## Task details
What this exercise needs is every entry restated as written, with no pictures.

Segment Start: Data extracts

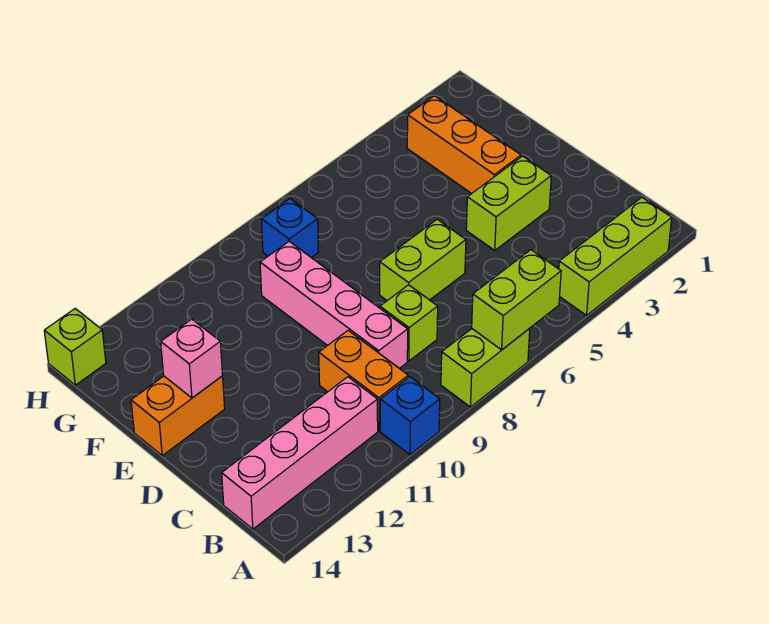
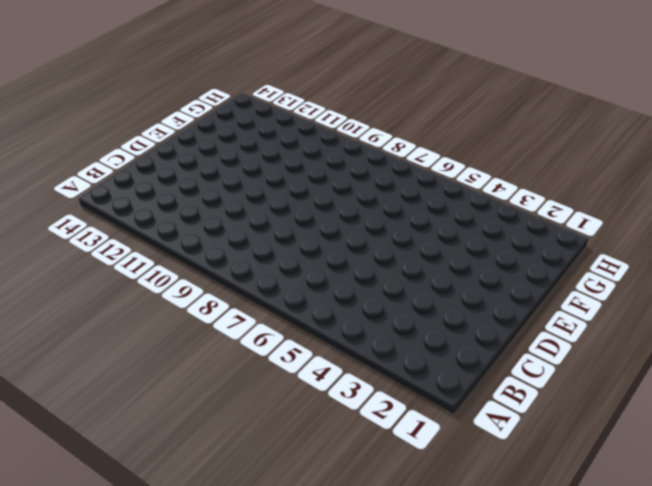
none -> lime brick A2:A4 level 1
none -> lime brick A7:A8 level 1
none -> blue brick A10 level 1

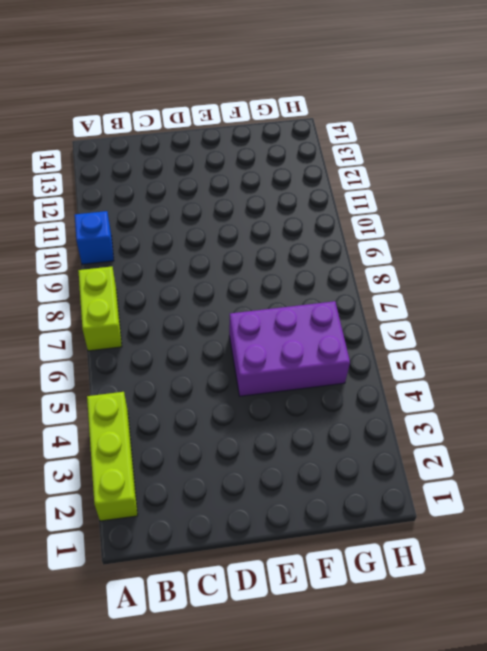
purple brick E5:G6 level 1 -> none
none -> orange brick B10:C10 level 1
none -> pink brick B11:B14 level 1
none -> lime brick C8 level 1

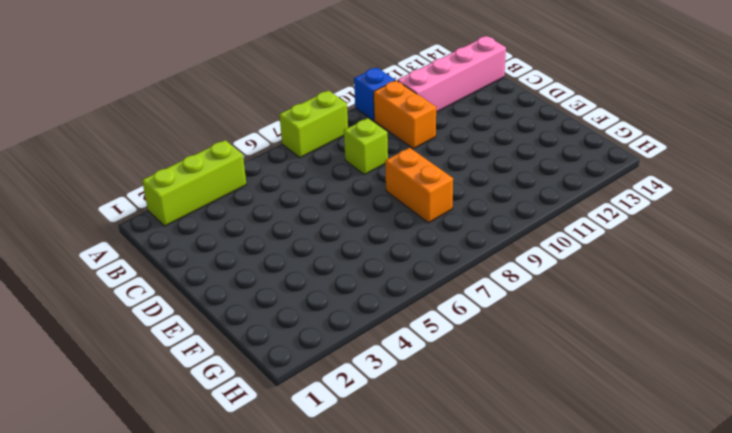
orange brick E8:F8 level 1 -> orange brick E13:E14 level 1
none -> pink brick C9:F9 level 1
none -> lime brick D3:D4 level 1
none -> lime brick D6:D7 level 1

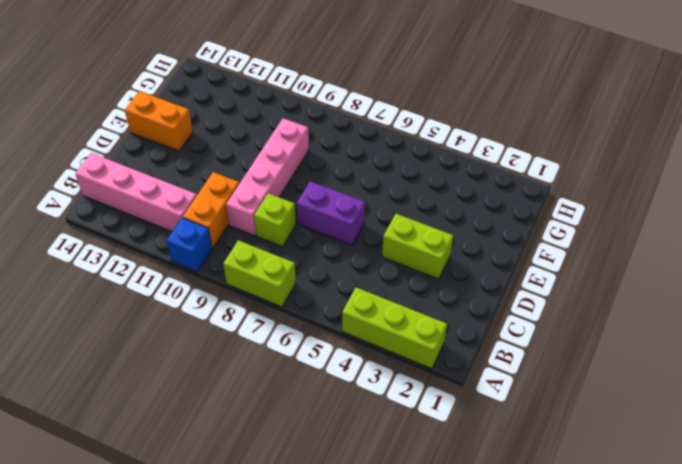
purple brick D6:D7 level 1 -> lime brick D6:D7 level 1
none -> orange brick E3:G3 level 1
none -> blue brick G8 level 1
none -> lime brick H14 level 1

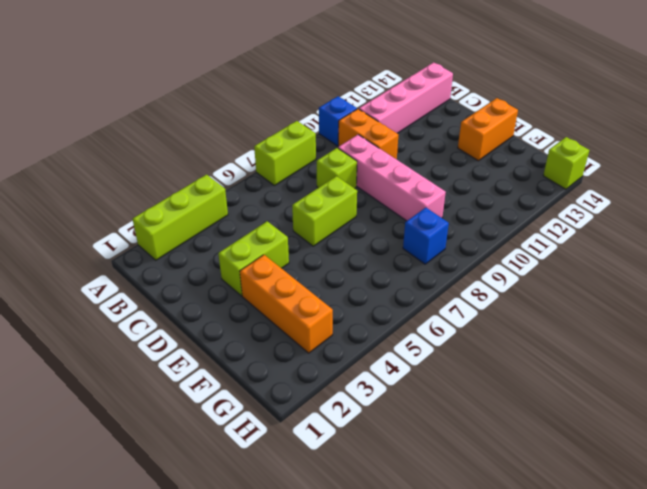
none -> lime brick A6:A7 level 2
none -> pink brick E13 level 2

Segment End: Data extracts

## Answer to this task
none -> lime brick A2:A4 level 1
none -> lime brick A7:A8 level 1
none -> blue brick A10 level 1

purple brick E5:G6 level 1 -> none
none -> orange brick B10:C10 level 1
none -> pink brick B11:B14 level 1
none -> lime brick C8 level 1

orange brick E8:F8 level 1 -> orange brick E13:E14 level 1
none -> pink brick C9:F9 level 1
none -> lime brick D3:D4 level 1
none -> lime brick D6:D7 level 1

purple brick D6:D7 level 1 -> lime brick D6:D7 level 1
none -> orange brick E3:G3 level 1
none -> blue brick G8 level 1
none -> lime brick H14 level 1

none -> lime brick A6:A7 level 2
none -> pink brick E13 level 2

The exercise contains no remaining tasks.